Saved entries
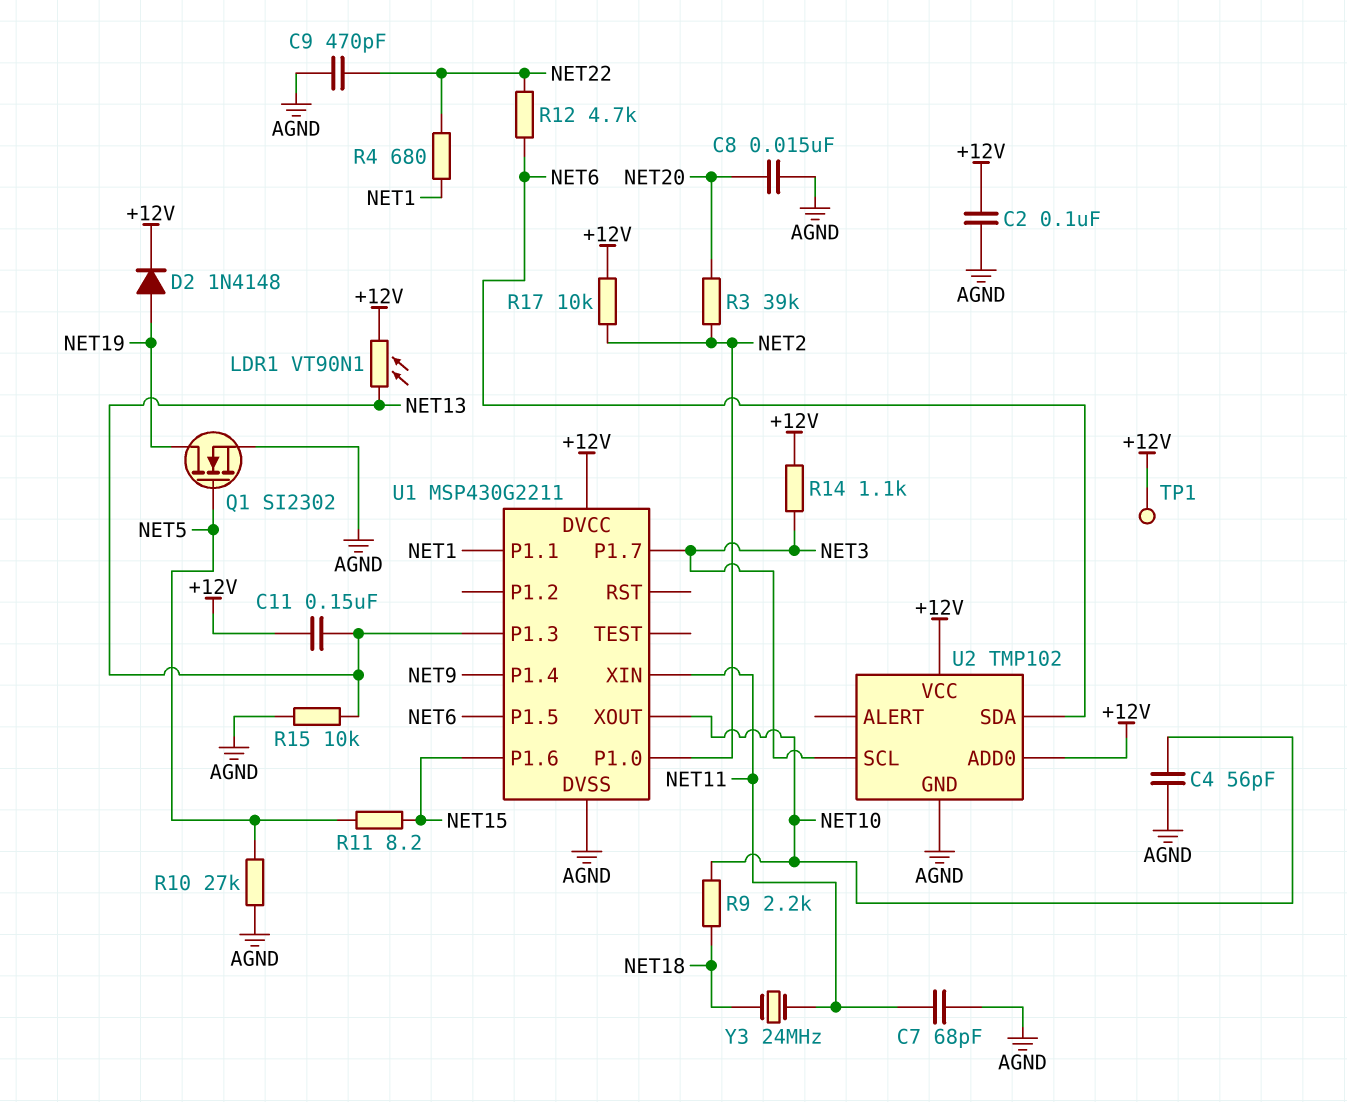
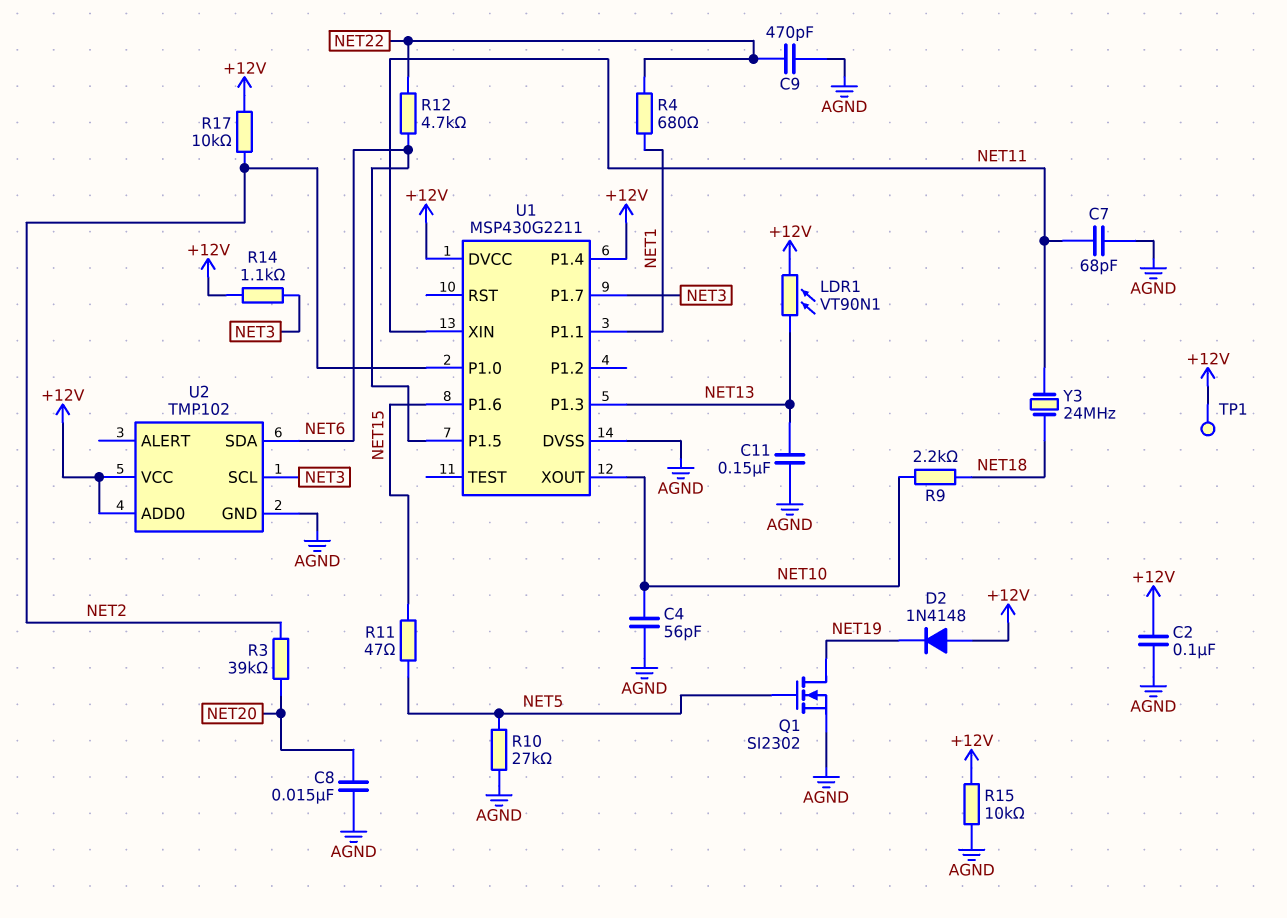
C11: 150nF (+12V, NET13) -> 150nF (AGND, NET13)
D2: diode 1N4148 (A NET19, K +12V) -> diode 1N4148 (A +12V, K NET19)
R11: 8.2 (NET5, NET15) -> 47 (NET5, NET15)
R15: 10k (AGND, NET13) -> 10k (+12V, AGND)
U1 pin P1.4: NET9 -> +12V

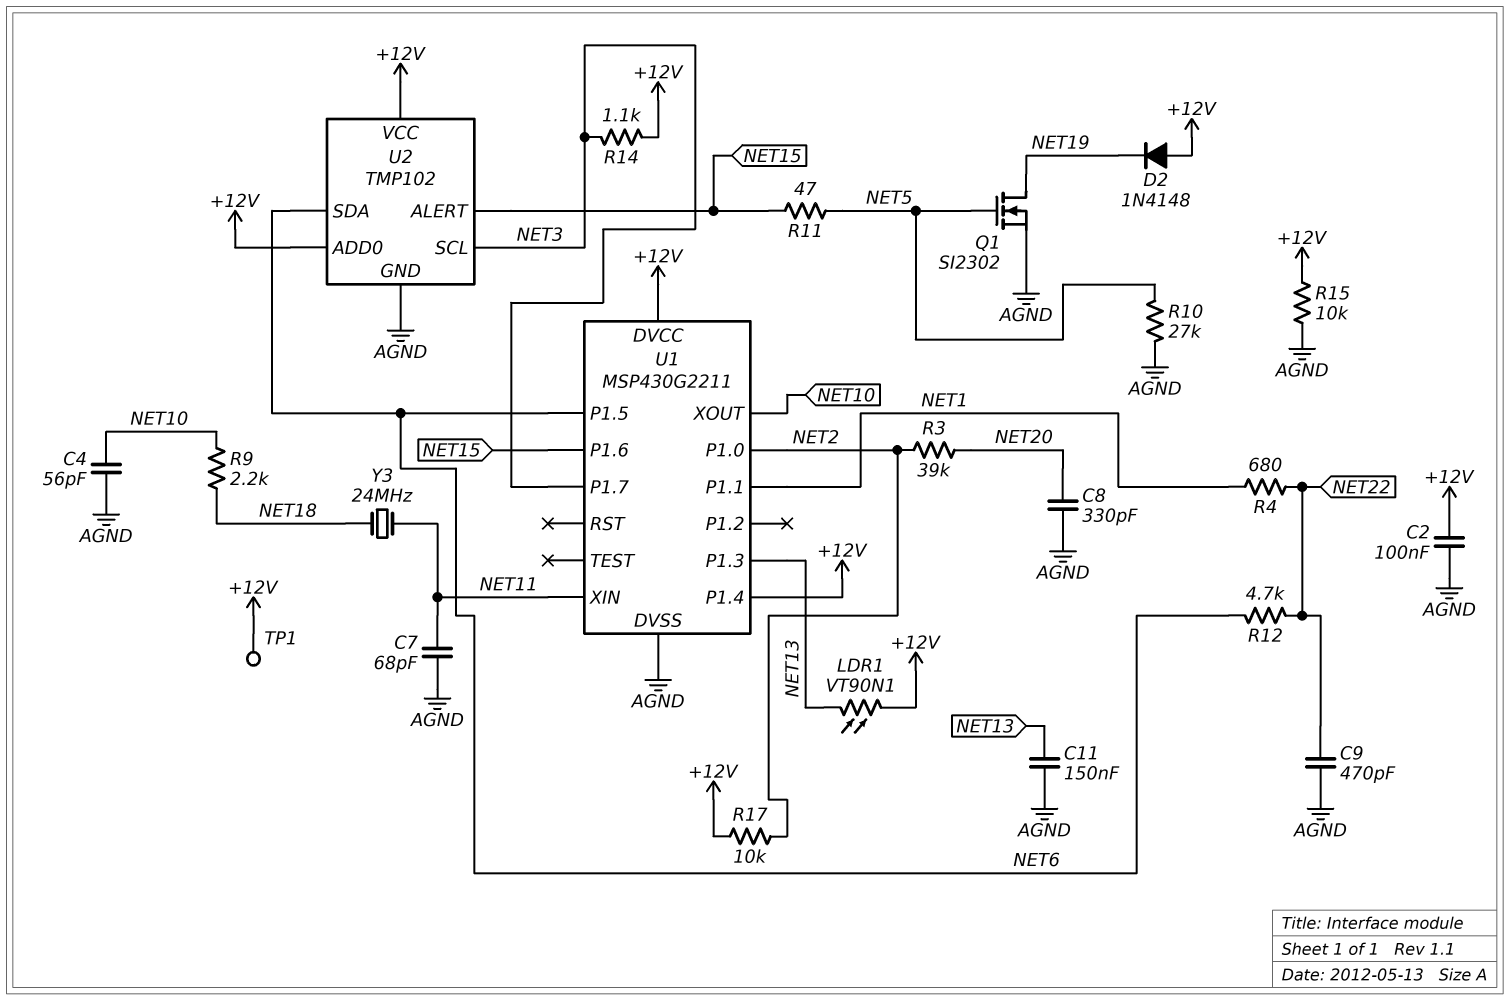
C8: 15nF (AGND, NET20) -> 330pF (AGND, NET20)
U2 pin ALERT: none -> NET15

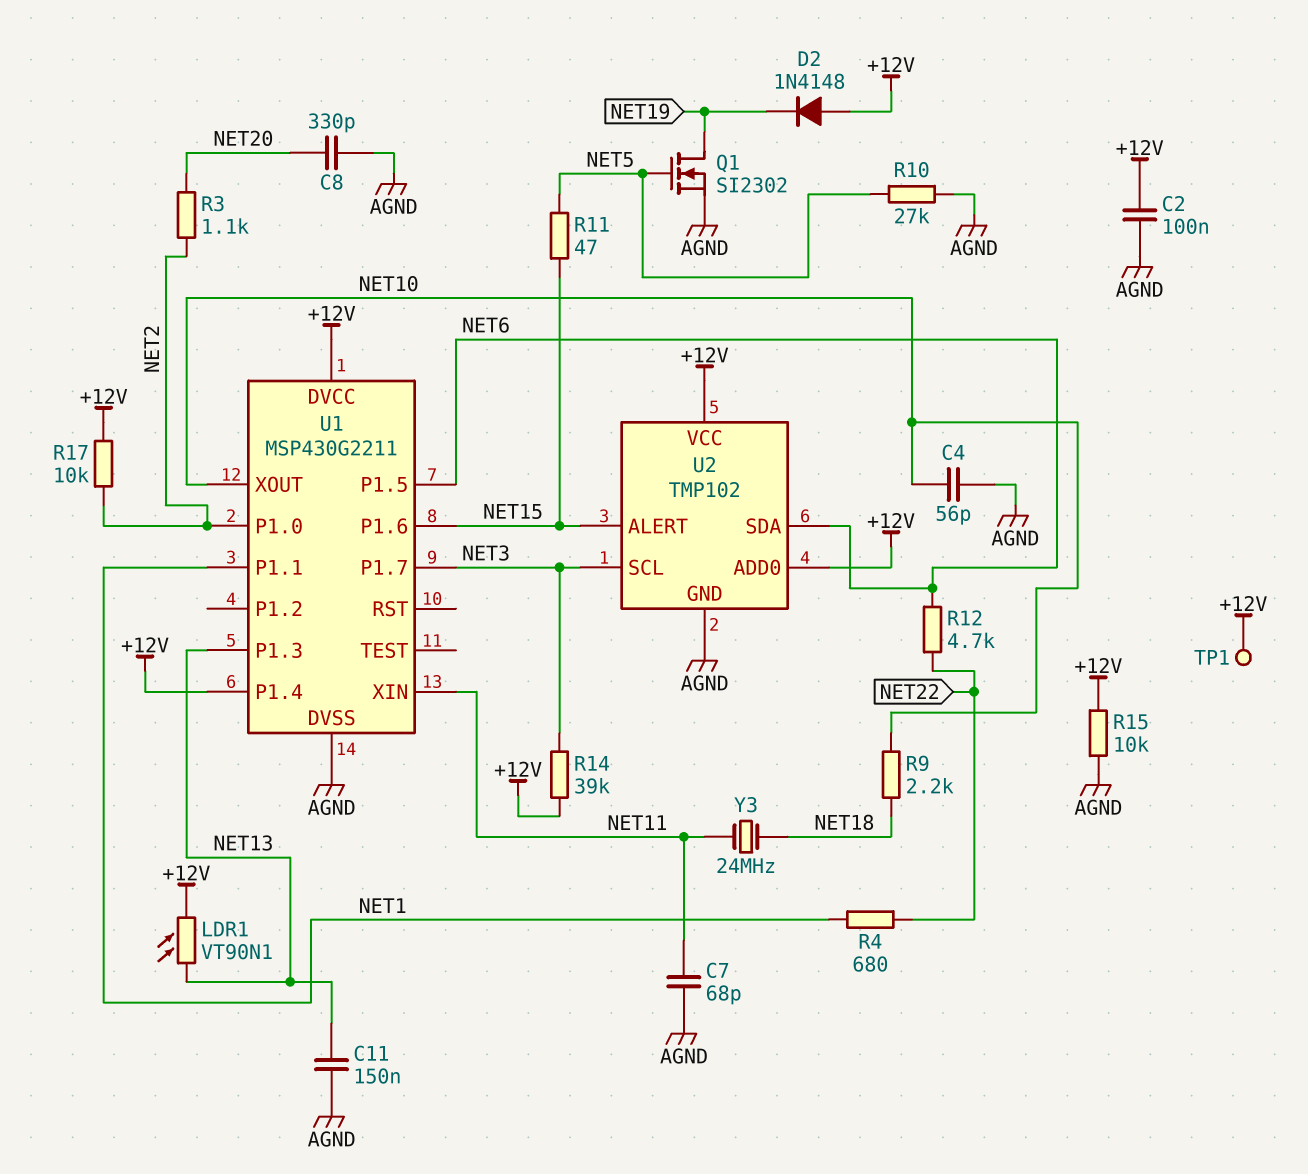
C9: 470pF (AGND, NET22) -> none
R3: 39k (NET2, NET20) -> 1.1k (NET2, NET20)
R14: 1.1k (+12V, NET3) -> 39k (+12V, NET3)

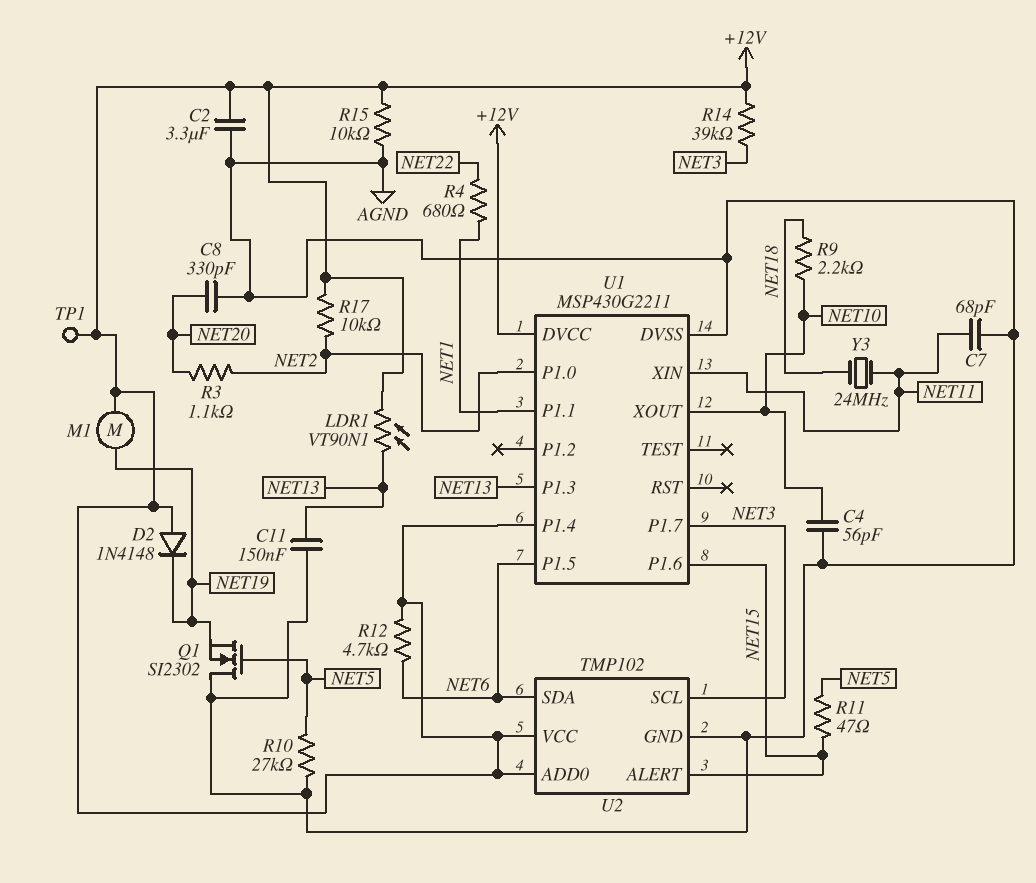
C2: 100nF (+12V, AGND) -> 3.3uF (+12V, AGND)
M1: none -> motor (+12V, NET19)
Q1: NMOS SI2302 (G NET5, D NET19, S AGND) -> NMOS SI2302 (G NET5, D AGND, S NET19)
R12: 4.7k (NET6, NET22) -> 4.7k (+12V, NET6)

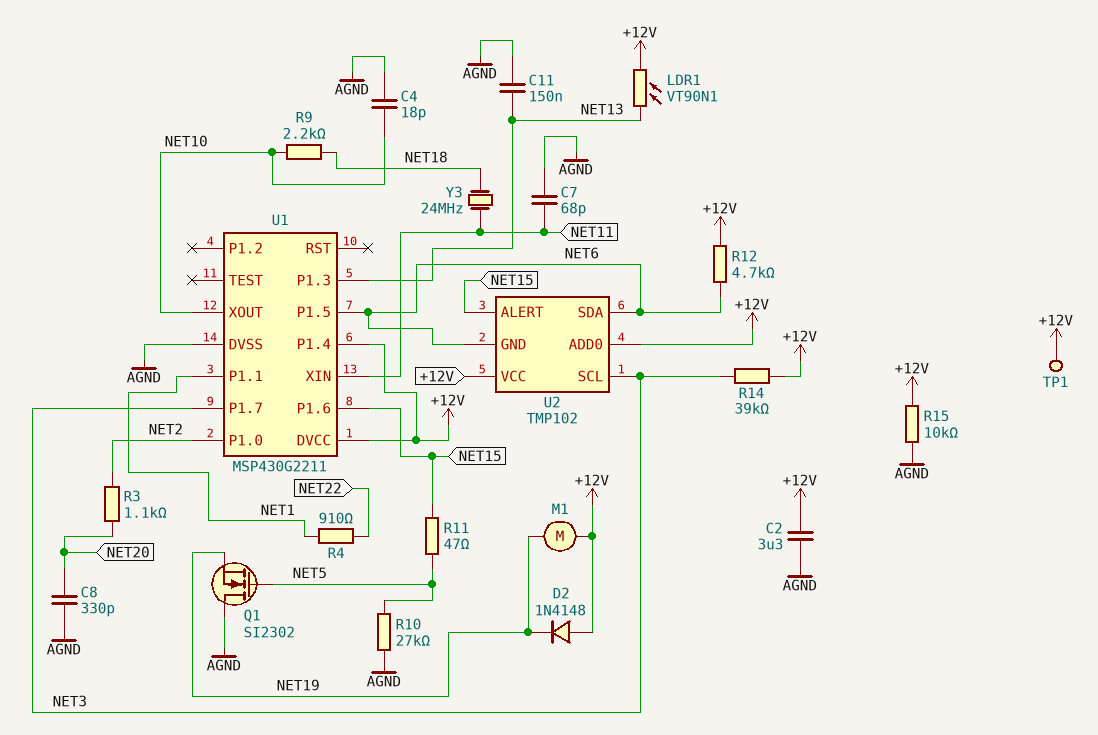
C4: 56pF (AGND, NET10) -> 18pF (AGND, NET10)
R4: 680 (NET1, NET22) -> 910 (NET1, NET22)
R17: 10k (+12V, NET2) -> none
U2 pin GND: AGND -> NET6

▶ DIRECTIONS FOR THIS TASK: Copy nothing outside the span: please output the lines from the one with "C9: 470pF (AGND, NET22) -> none" through the end of the entries above, and skip the pictures.

▶ SOLUTION TO THIS PROBLEM:
C9: 470pF (AGND, NET22) -> none
R3: 39k (NET2, NET20) -> 1.1k (NET2, NET20)
R14: 1.1k (+12V, NET3) -> 39k (+12V, NET3)

C2: 100nF (+12V, AGND) -> 3.3uF (+12V, AGND)
M1: none -> motor (+12V, NET19)
Q1: NMOS SI2302 (G NET5, D NET19, S AGND) -> NMOS SI2302 (G NET5, D AGND, S NET19)
R12: 4.7k (NET6, NET22) -> 4.7k (+12V, NET6)

C4: 56pF (AGND, NET10) -> 18pF (AGND, NET10)
R4: 680 (NET1, NET22) -> 910 (NET1, NET22)
R17: 10k (+12V, NET2) -> none
U2 pin GND: AGND -> NET6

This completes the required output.